Under this line are the records; repeat exactly the lines starting at the one containing "R105: none -> 68 (AUX2, GND)" and ending at the one containing "U104: INA139 -> ZXCT1010", omitting pictures.

[Revision tracking records]
▼▼▼
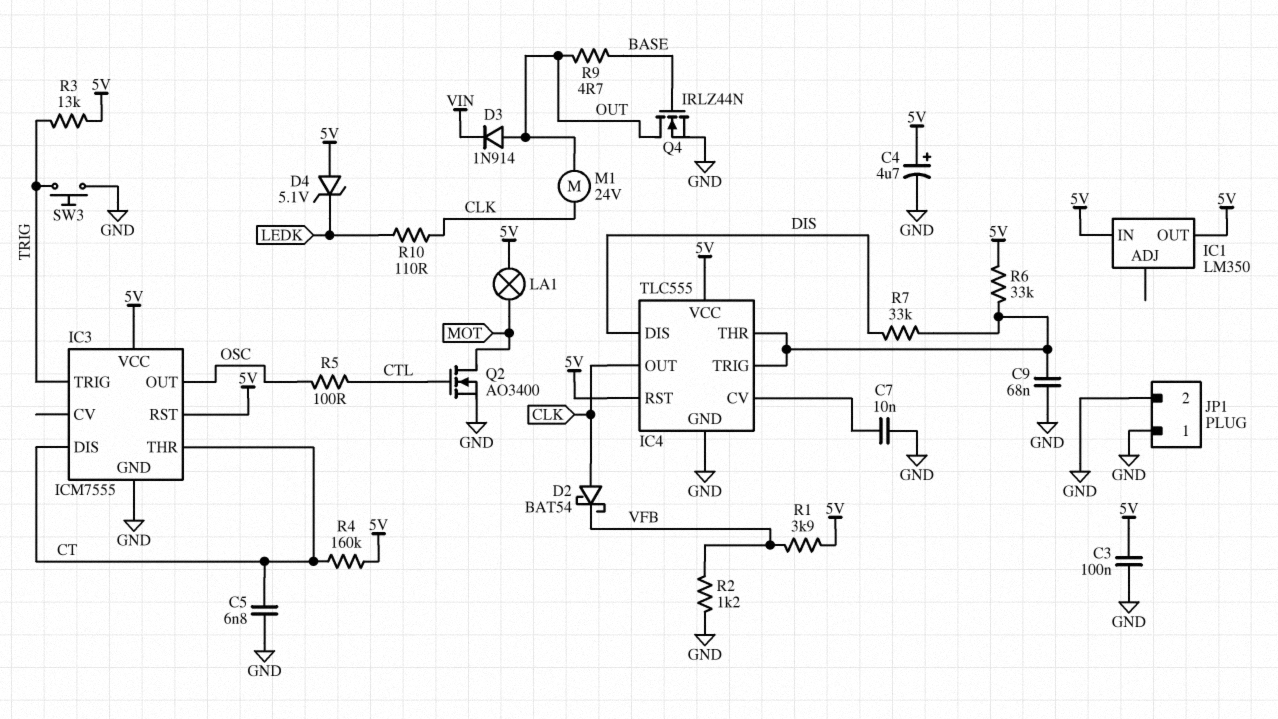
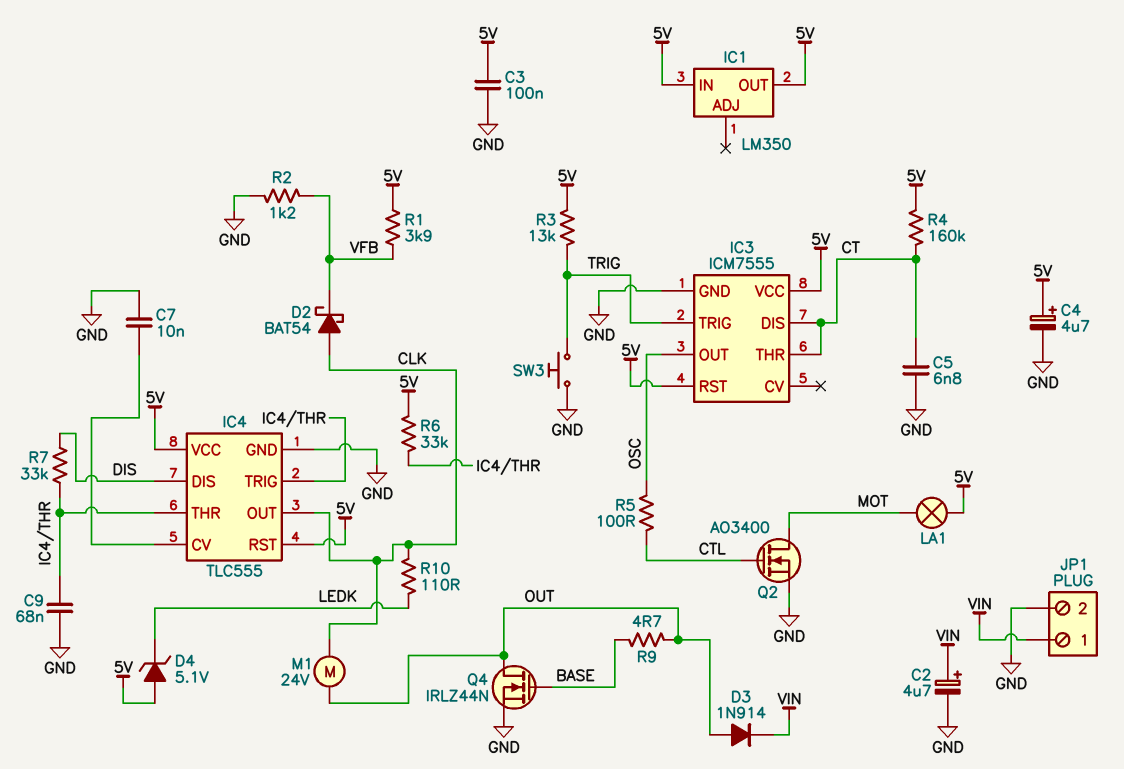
C2: none -> 4.7uF (plus VIN, minus GND)
JP1 pin 1: GND -> VIN

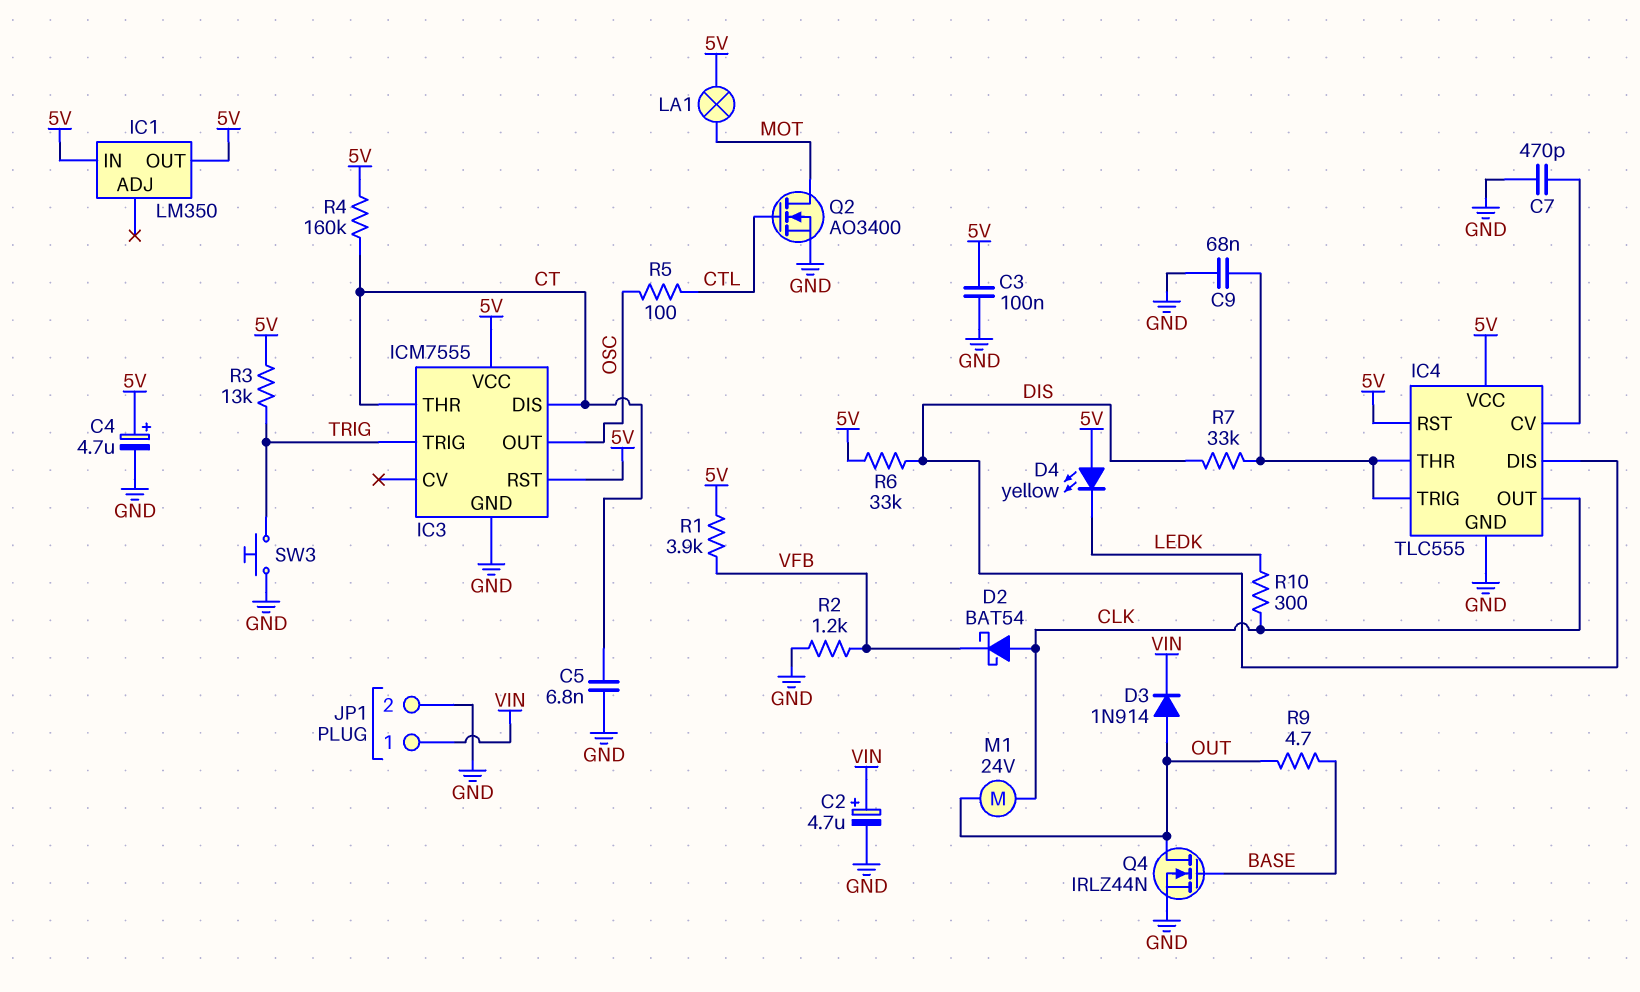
C7: 10nF (GND, IC4/CV) -> 470pF (GND, IC4/CV)
D4: zener 5.1V (A 5V, K LEDK) -> LED yellow (A 5V, K LEDK)
R6: 33k (5V, IC4/THR) -> 33k (5V, DIS)
R10: 110 (CLK, LEDK) -> 300 (CLK, LEDK)

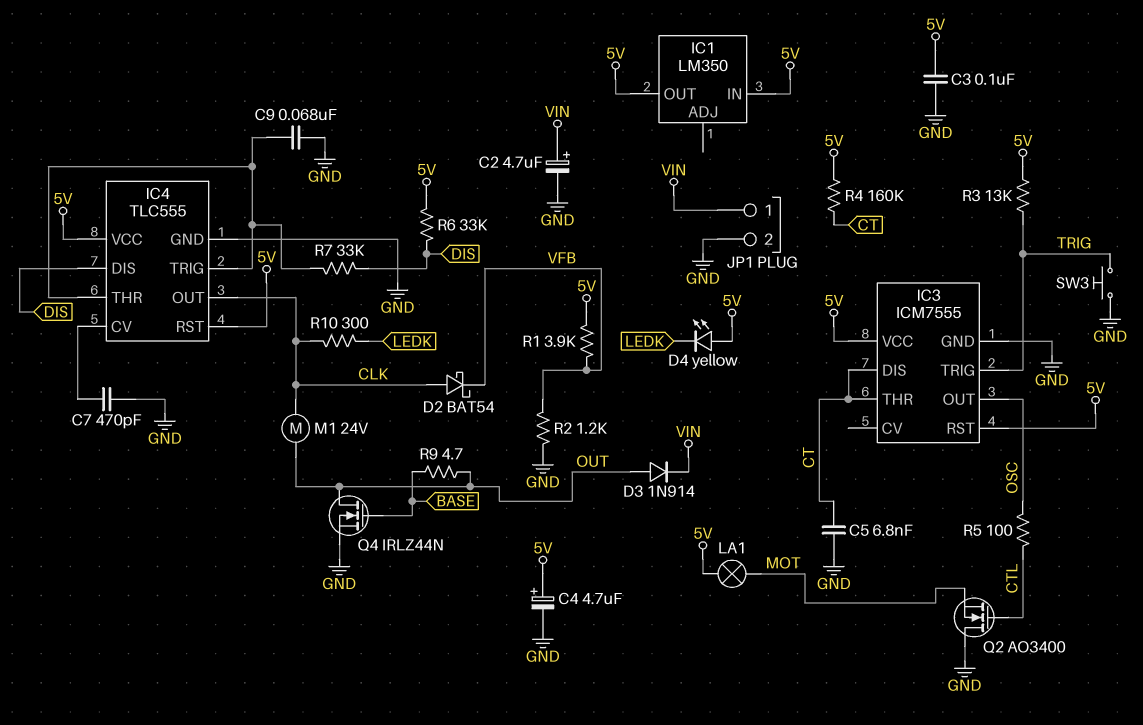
Q2: NMOS AO3400 (G CTL, D MOT, S GND) -> NMOS AO3400 (G CTL, D GND, S MOT)

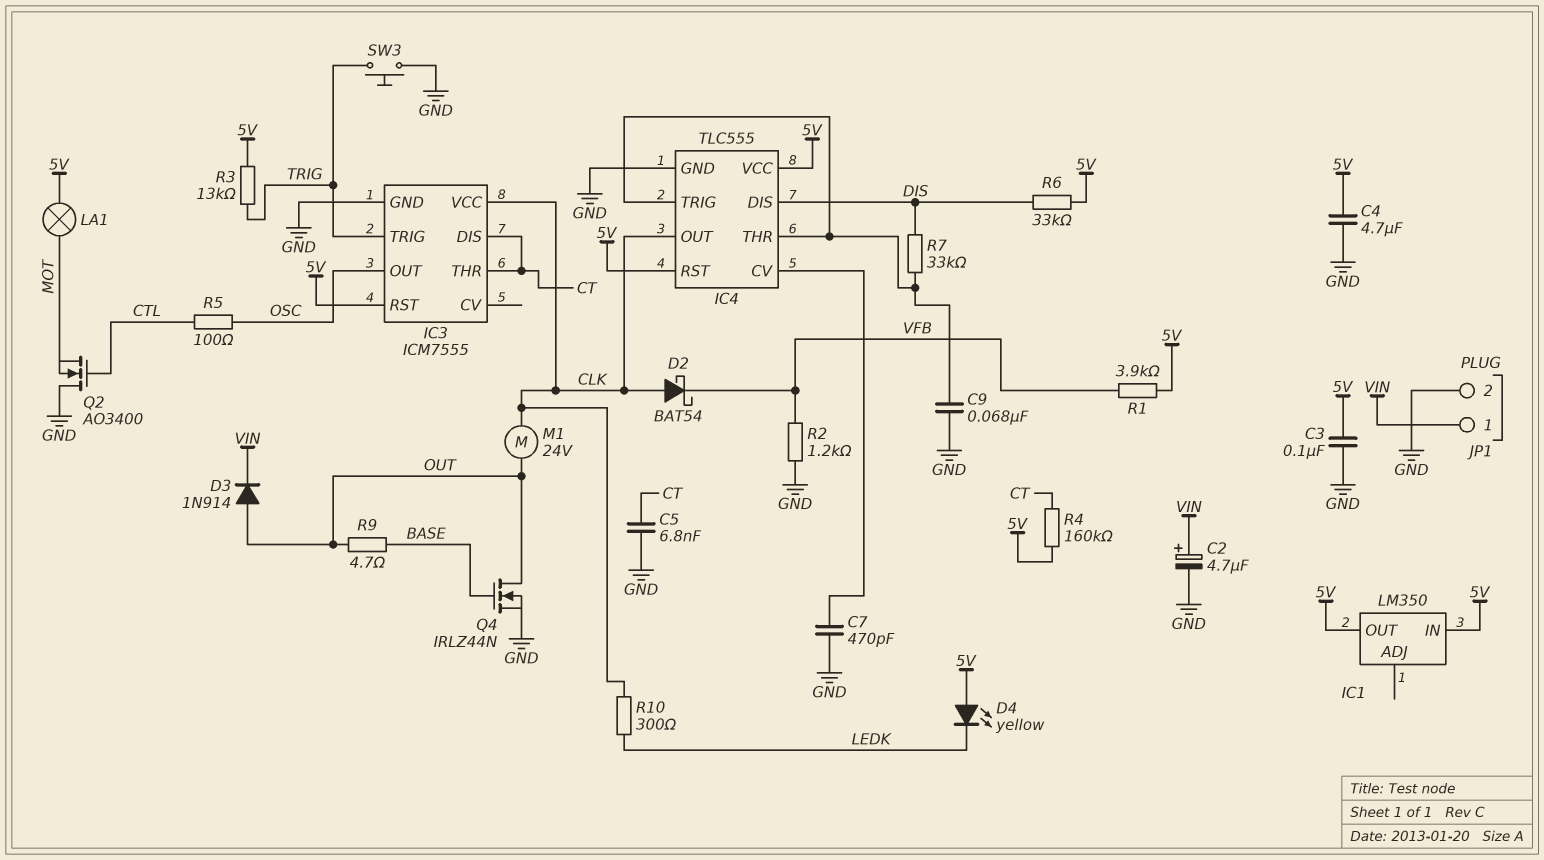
C4: 4.7uF (plus 5V, minus GND) -> 4.7uF (5V, GND)
IC3 pin VCC: 5V -> CLK

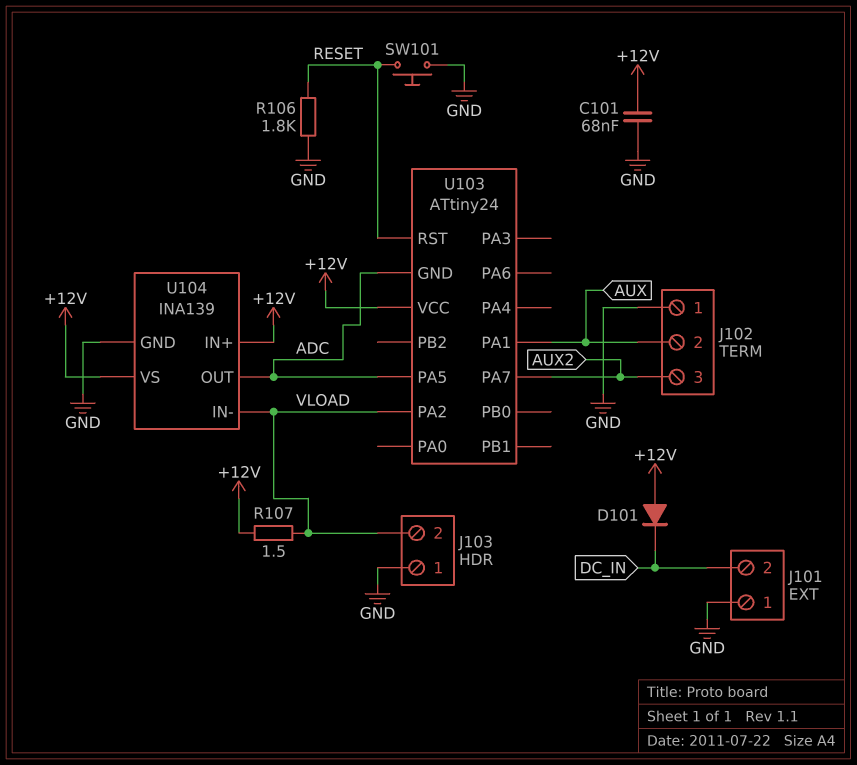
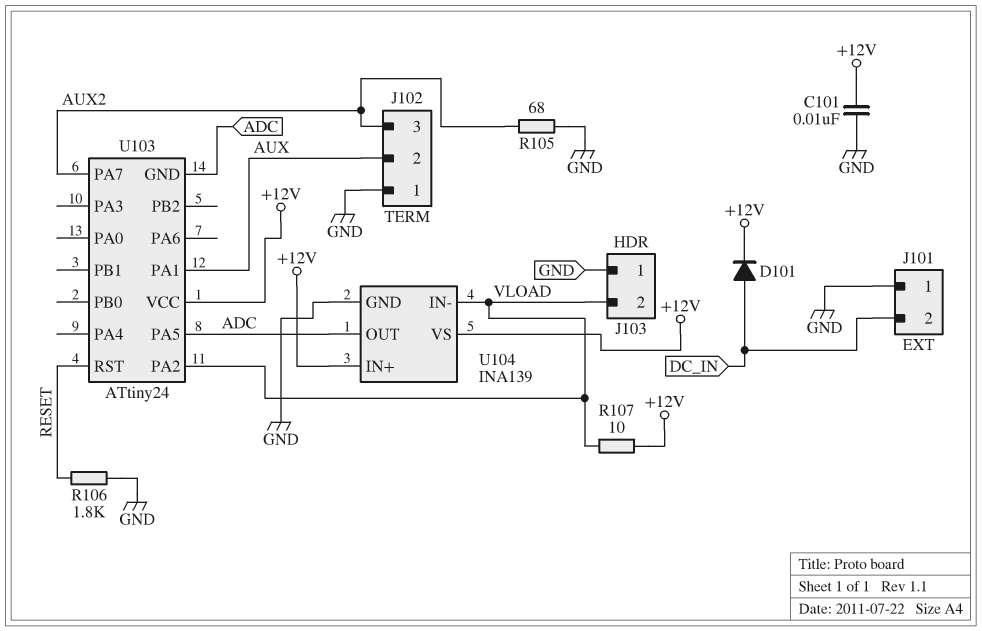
C101: 68nF (+12V, GND) -> 10nF (+12V, GND)
D101: diode (A +12V, K DC_IN) -> diode (A DC_IN, K +12V)
R105: none -> 68 (AUX2, GND)
R107: 1.5 (+12V, VLOAD) -> 10 (+12V, VLOAD)
SW101: button (GND, RESET) -> none

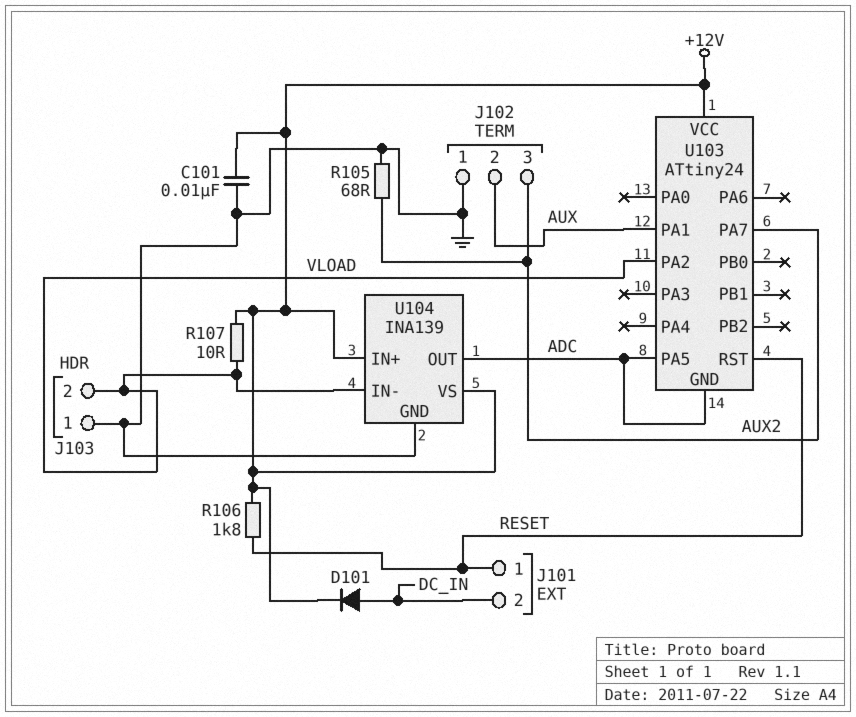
J101 pin 1: GND -> RESET
R106: 1.8k (GND, RESET) -> 1.8k (+12V, RESET)

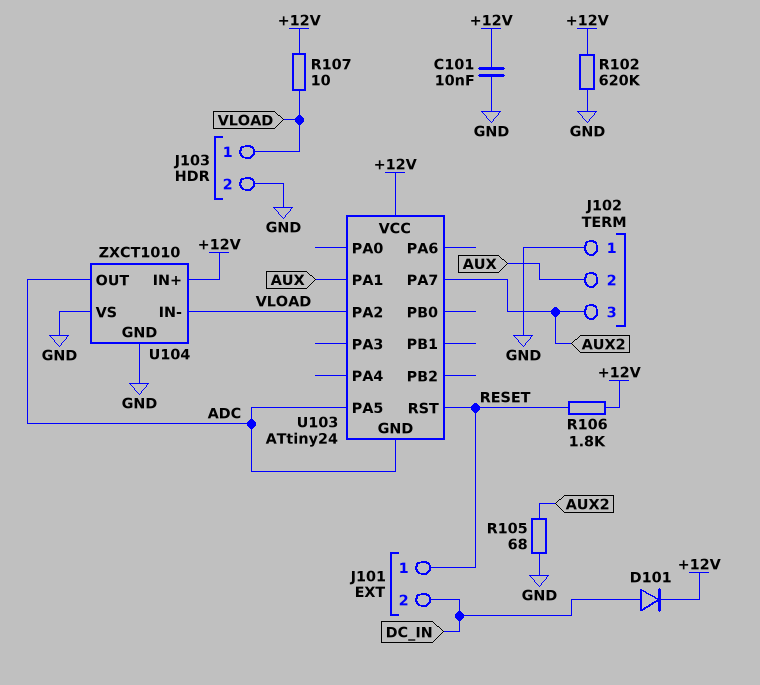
J103 pin 1: GND -> VLOAD
J103 pin 2: VLOAD -> GND
R102: none -> 620k (+12V, GND)
U104: INA139 -> ZXCT1010
U104 pin VS: +12V -> GND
▲▲▲
## PROBLEM SOLUTION
R105: none -> 68 (AUX2, GND)
R107: 1.5 (+12V, VLOAD) -> 10 (+12V, VLOAD)
SW101: button (GND, RESET) -> none

J101 pin 1: GND -> RESET
R106: 1.8k (GND, RESET) -> 1.8k (+12V, RESET)

J103 pin 1: GND -> VLOAD
J103 pin 2: VLOAD -> GND
R102: none -> 620k (+12V, GND)
U104: INA139 -> ZXCT1010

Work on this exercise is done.